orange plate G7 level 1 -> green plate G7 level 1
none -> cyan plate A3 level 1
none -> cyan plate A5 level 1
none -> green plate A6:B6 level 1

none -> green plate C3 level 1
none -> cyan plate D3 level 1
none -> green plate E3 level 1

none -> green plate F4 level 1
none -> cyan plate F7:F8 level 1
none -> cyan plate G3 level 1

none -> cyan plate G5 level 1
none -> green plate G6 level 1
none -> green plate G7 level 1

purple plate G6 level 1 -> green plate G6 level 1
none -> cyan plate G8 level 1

____

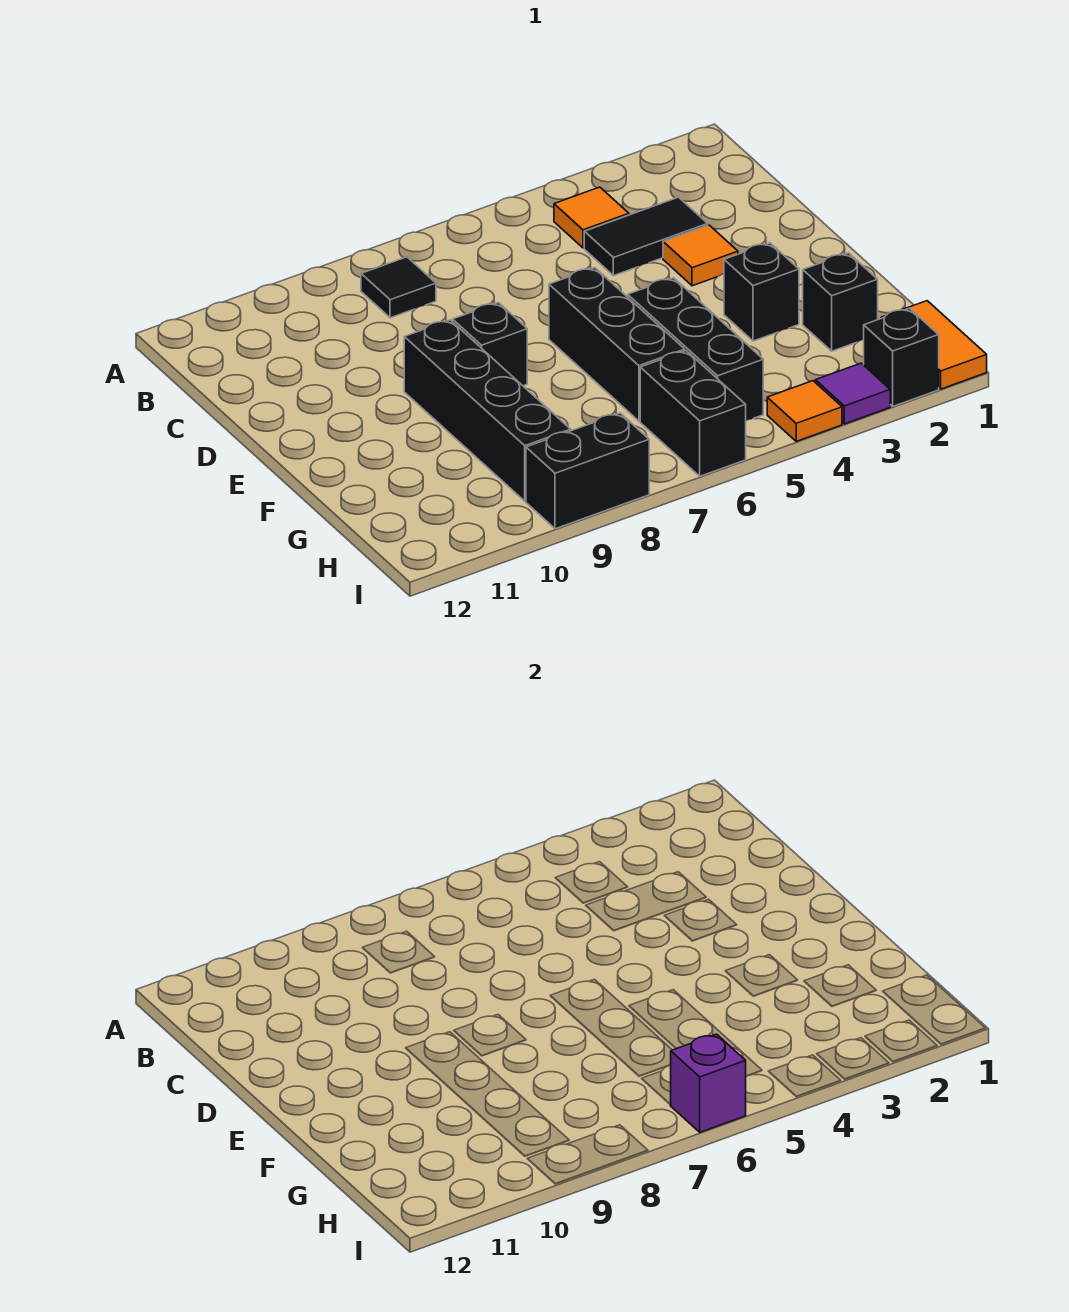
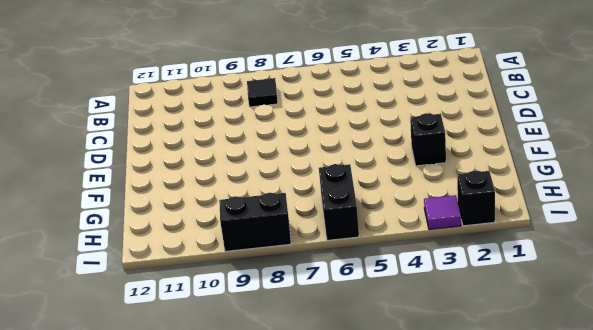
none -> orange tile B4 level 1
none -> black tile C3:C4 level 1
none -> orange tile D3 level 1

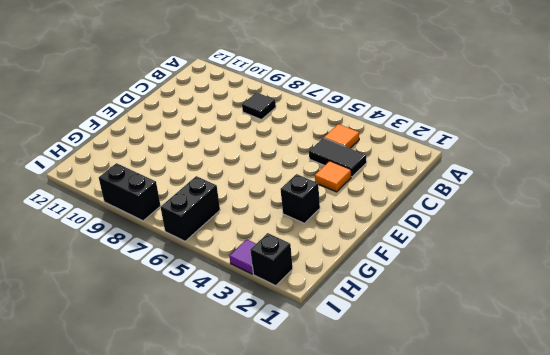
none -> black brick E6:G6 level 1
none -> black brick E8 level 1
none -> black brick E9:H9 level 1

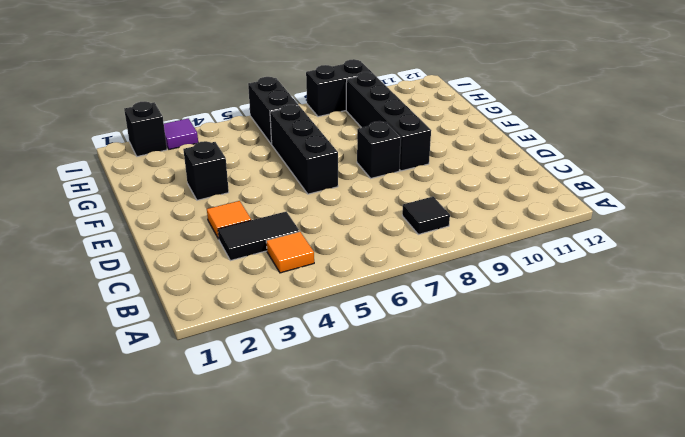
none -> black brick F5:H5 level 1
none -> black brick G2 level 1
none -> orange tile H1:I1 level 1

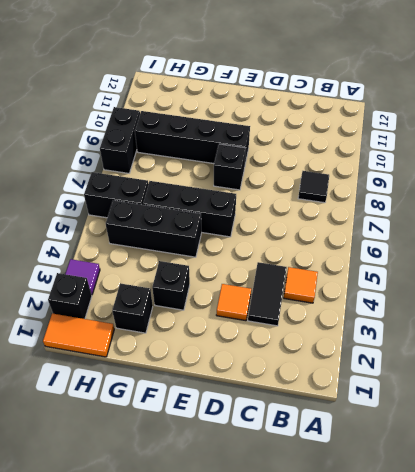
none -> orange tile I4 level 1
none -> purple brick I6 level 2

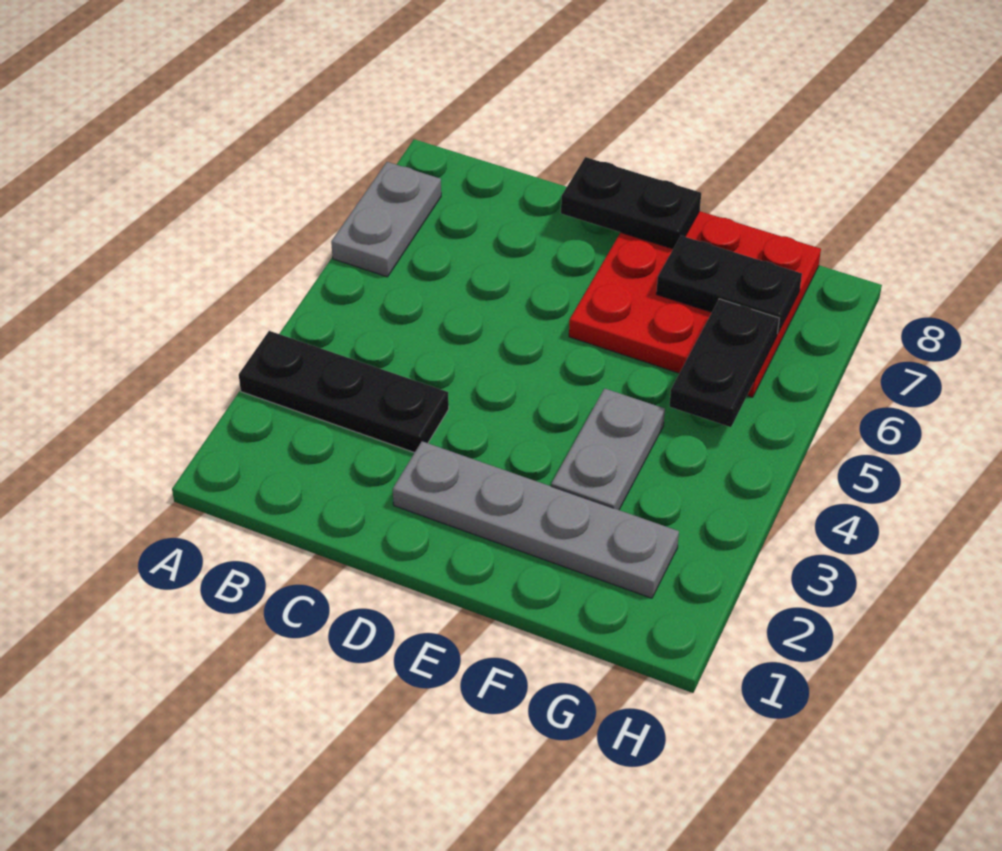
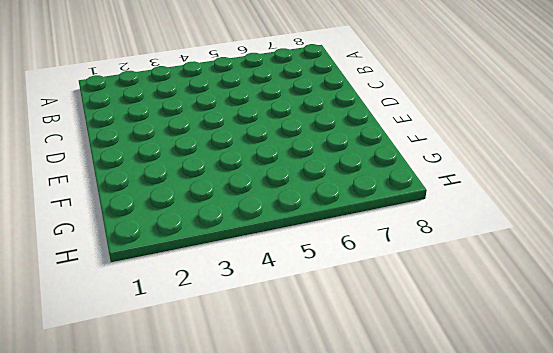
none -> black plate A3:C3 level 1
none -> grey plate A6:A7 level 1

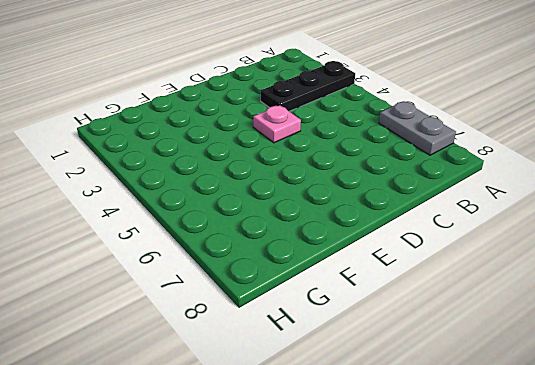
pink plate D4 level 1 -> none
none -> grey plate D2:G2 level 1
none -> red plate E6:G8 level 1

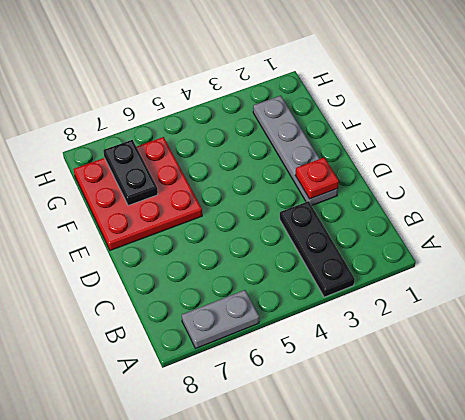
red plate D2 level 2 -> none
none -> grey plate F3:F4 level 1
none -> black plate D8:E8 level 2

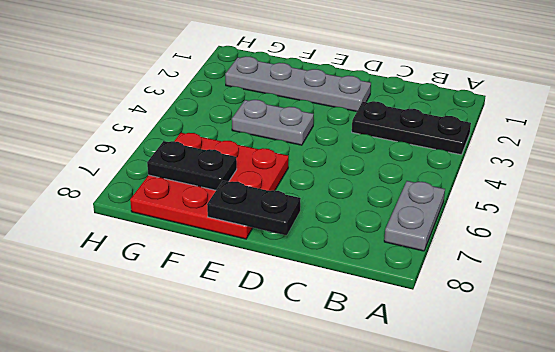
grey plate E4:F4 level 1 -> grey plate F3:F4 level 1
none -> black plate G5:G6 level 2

____

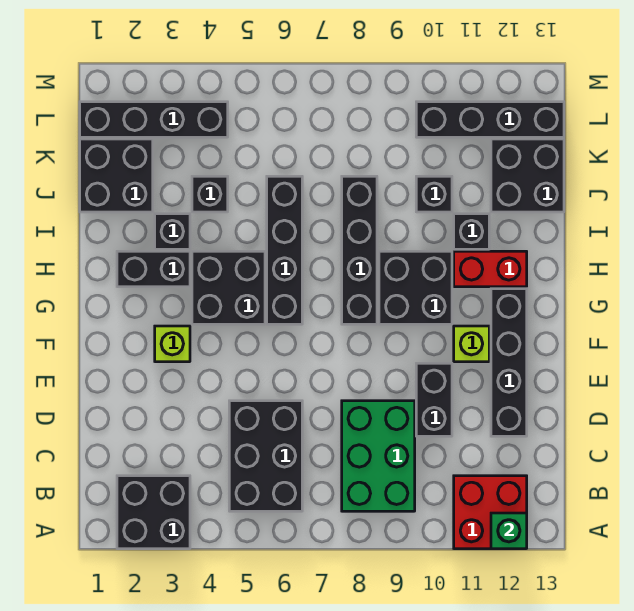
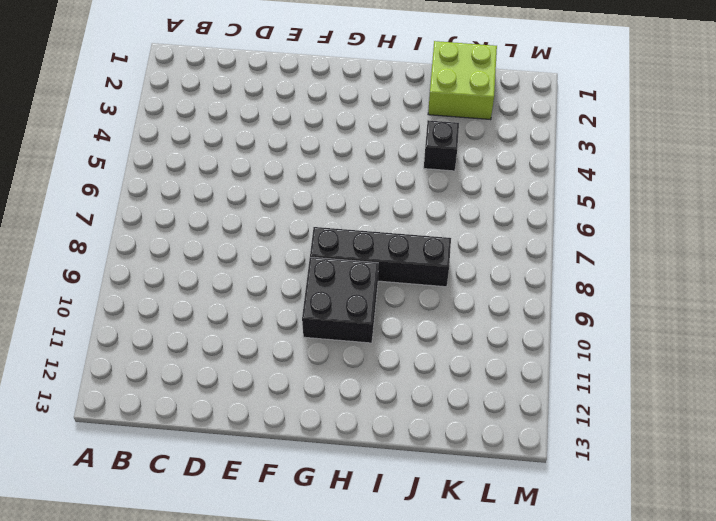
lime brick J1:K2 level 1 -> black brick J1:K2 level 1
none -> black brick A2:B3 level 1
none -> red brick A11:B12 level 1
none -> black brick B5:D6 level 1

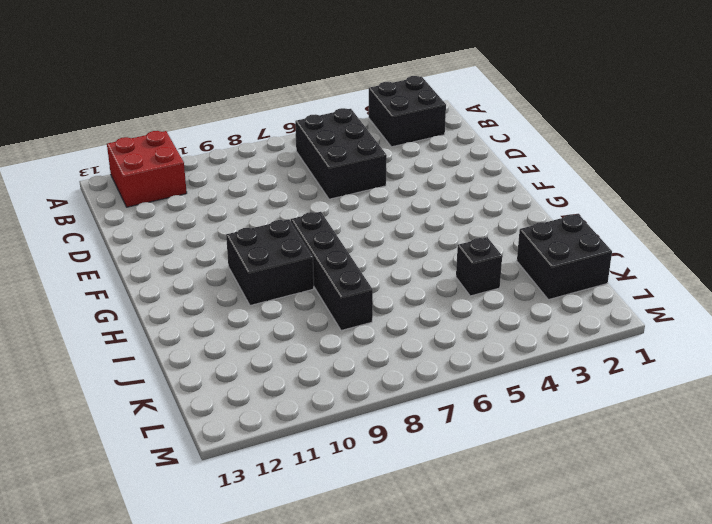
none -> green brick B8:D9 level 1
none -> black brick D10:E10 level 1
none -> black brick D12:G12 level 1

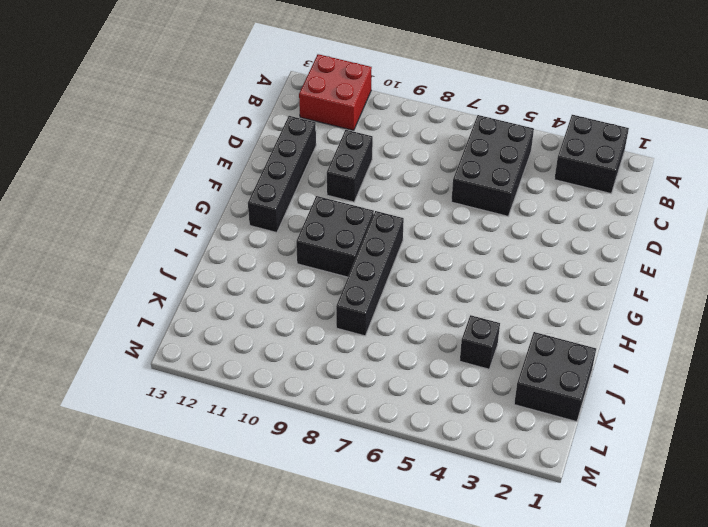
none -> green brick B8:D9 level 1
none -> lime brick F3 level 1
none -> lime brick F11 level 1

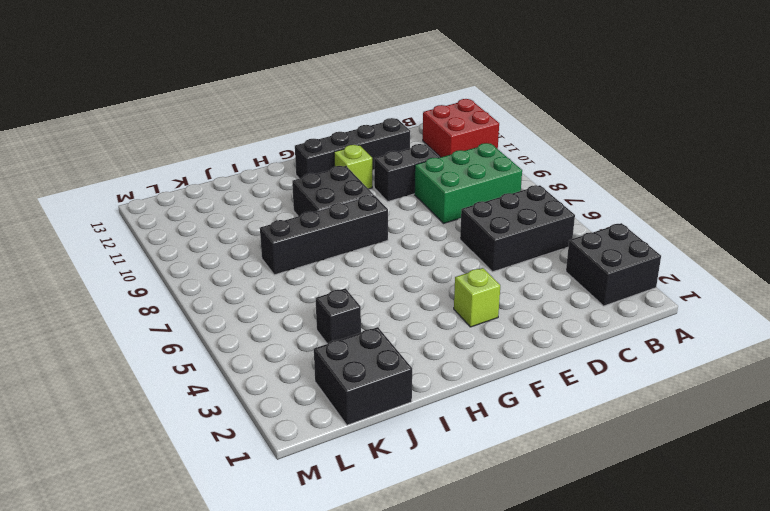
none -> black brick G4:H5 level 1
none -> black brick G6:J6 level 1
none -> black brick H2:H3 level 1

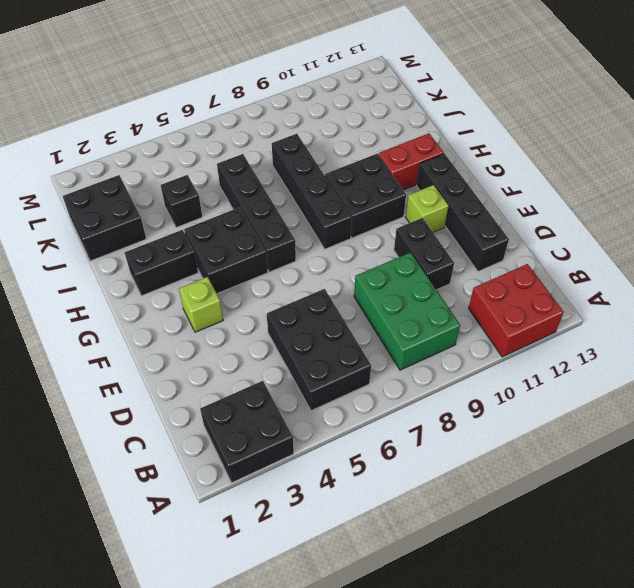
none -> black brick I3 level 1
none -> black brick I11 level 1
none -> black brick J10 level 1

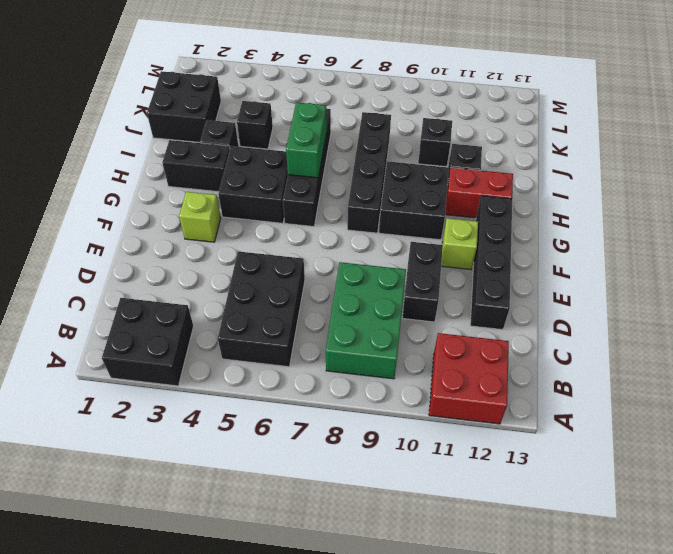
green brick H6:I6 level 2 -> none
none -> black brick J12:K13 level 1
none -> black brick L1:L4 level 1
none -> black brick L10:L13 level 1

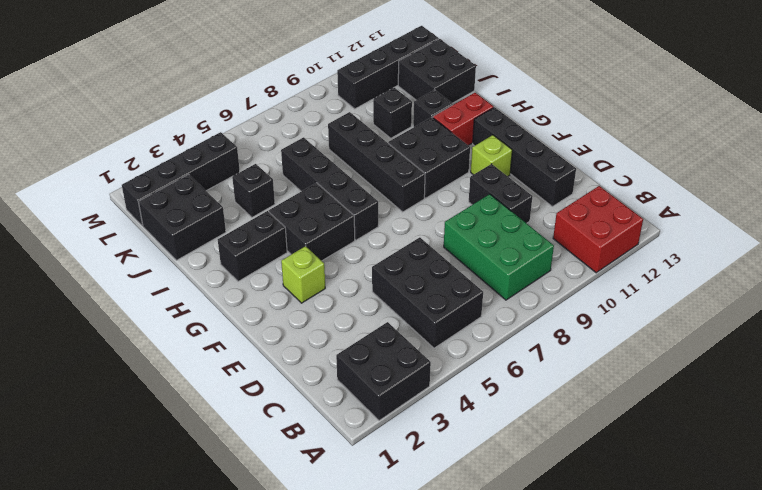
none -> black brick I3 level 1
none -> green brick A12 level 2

____

▶ **WORK TO BE COMPLETED**: The answer is to be one number: the count of lines in the entries containing the string "tile".

▶ **OUTPUT**: 5